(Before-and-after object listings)
<<<<

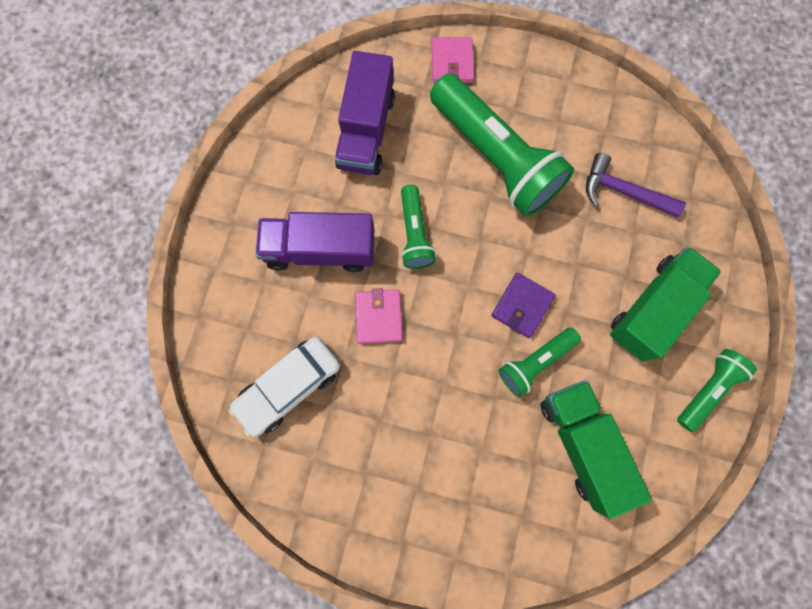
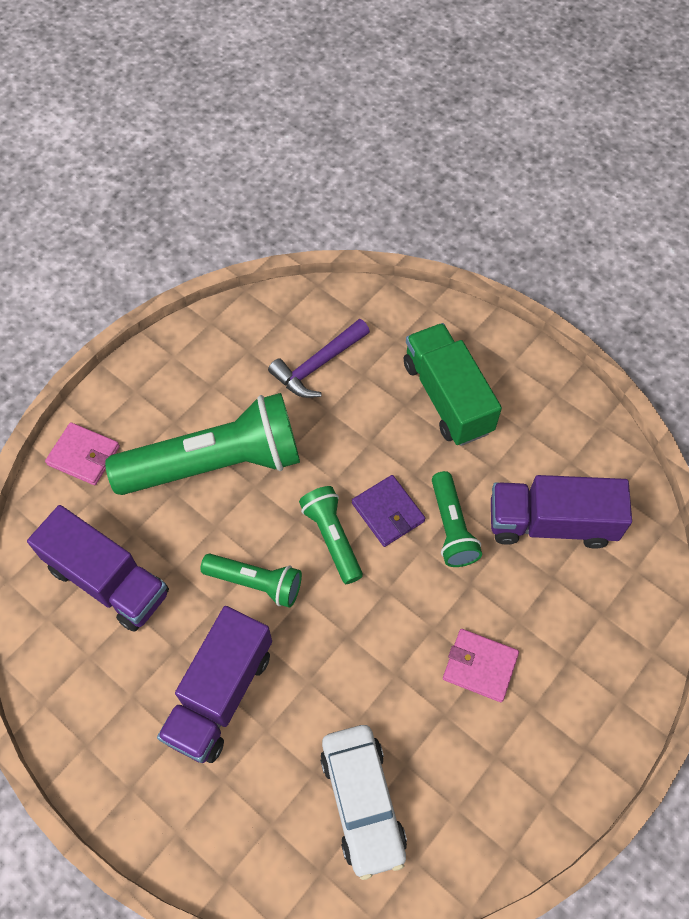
camera: 65 degrees left, 15 degrees down
pink wallet [355,288,403,344] -> pink wallet moved to [443,629,519,702]
green truck [540,380,652,519] -> purple truck [491,475,632,549]
green flashlight [677,349,757,432] -> green flashlight moved to [299,486,363,584]

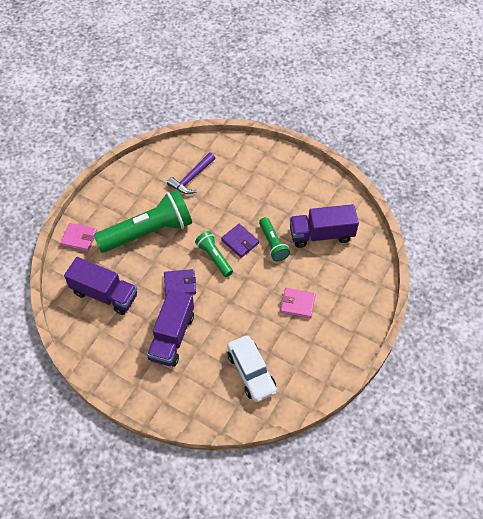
camera: 10 degrees left, 5 degrees down
green flashlight [200,554,302,608] -> purple wallet [164,269,196,296]
green truck [404,323,502,446] -> none

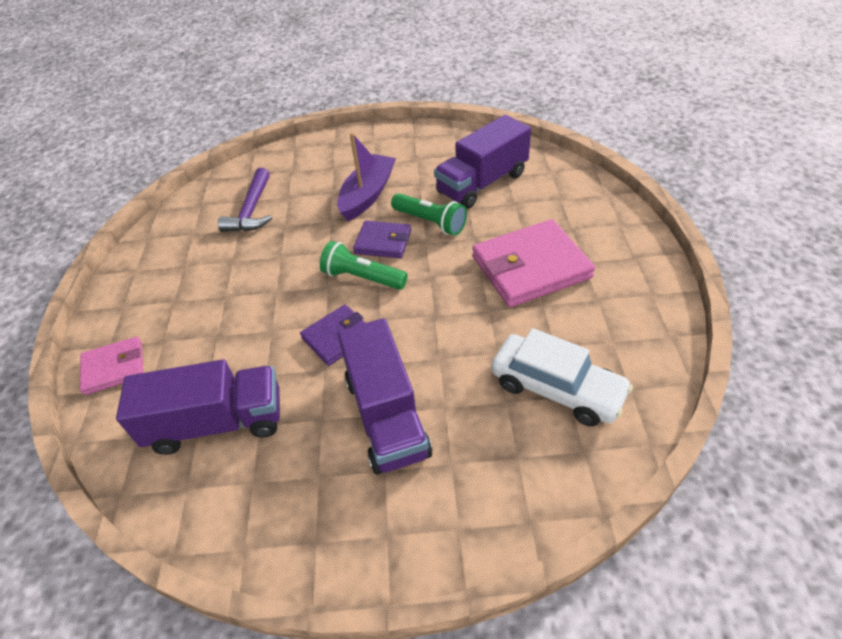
camera: 30 degrees left, 10 degrees down
green flashlight [94,190,192,253] -> none
pink wallet [280,288,316,318] -> pink wallet [472,219,595,307], size x1.79
none -> purple boat [337,133,396,221]

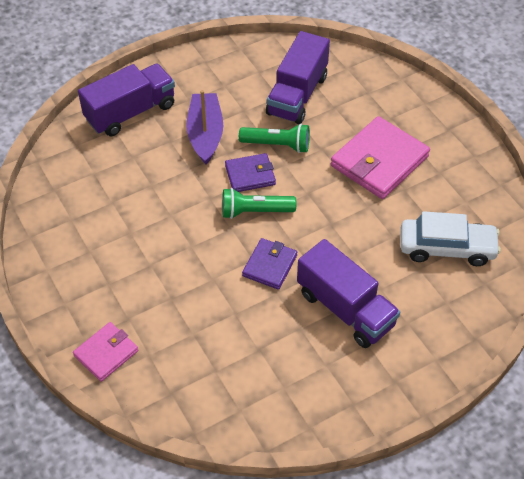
camera: 30 degrees left, 5 degrees up
purple truck [116,360,280,455] -> purple truck moved to [78,64,175,136]
purple hammer [218,168,272,232] -> none

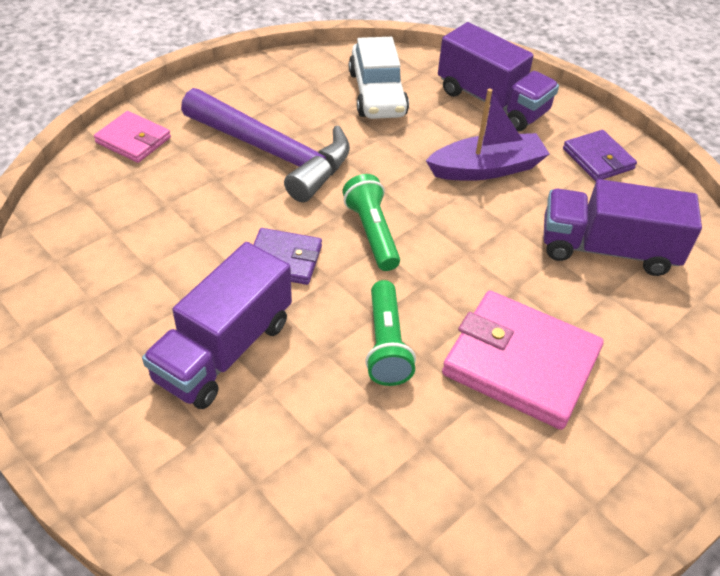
camera: 75 degrees right, 5 degrees down
purple wallet [225,153,276,192] -> purple wallet moved to [563,130,637,181]
green flashlight [239,124,310,153] -> green flashlight moved to [365,280,416,386]
white car [400,211,501,266] -> white car moved to [349,37,409,119]
none -> purple hammer [181,88,350,202]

>>>>

--- TASK TO COMPLETE ---
The records above are to be copied exactly, without their pictures.

--- SOLUTION FOR THIS EXERCISE ---
camera: 65 degrees left, 15 degrees down
pink wallet [355,288,403,344] -> pink wallet moved to [443,629,519,702]
green truck [540,380,652,519] -> purple truck [491,475,632,549]
green flashlight [677,349,757,432] -> green flashlight moved to [299,486,363,584]

camera: 10 degrees left, 5 degrees down
green flashlight [200,554,302,608] -> purple wallet [164,269,196,296]
green truck [404,323,502,446] -> none

camera: 30 degrees left, 10 degrees down
green flashlight [94,190,192,253] -> none
pink wallet [280,288,316,318] -> pink wallet [472,219,595,307], size x1.79
none -> purple boat [337,133,396,221]

camera: 30 degrees left, 5 degrees up
purple truck [116,360,280,455] -> purple truck moved to [78,64,175,136]
purple hammer [218,168,272,232] -> none

camera: 75 degrees right, 5 degrees down
purple wallet [225,153,276,192] -> purple wallet moved to [563,130,637,181]
green flashlight [239,124,310,153] -> green flashlight moved to [365,280,416,386]
white car [400,211,501,266] -> white car moved to [349,37,409,119]
none -> purple hammer [181,88,350,202]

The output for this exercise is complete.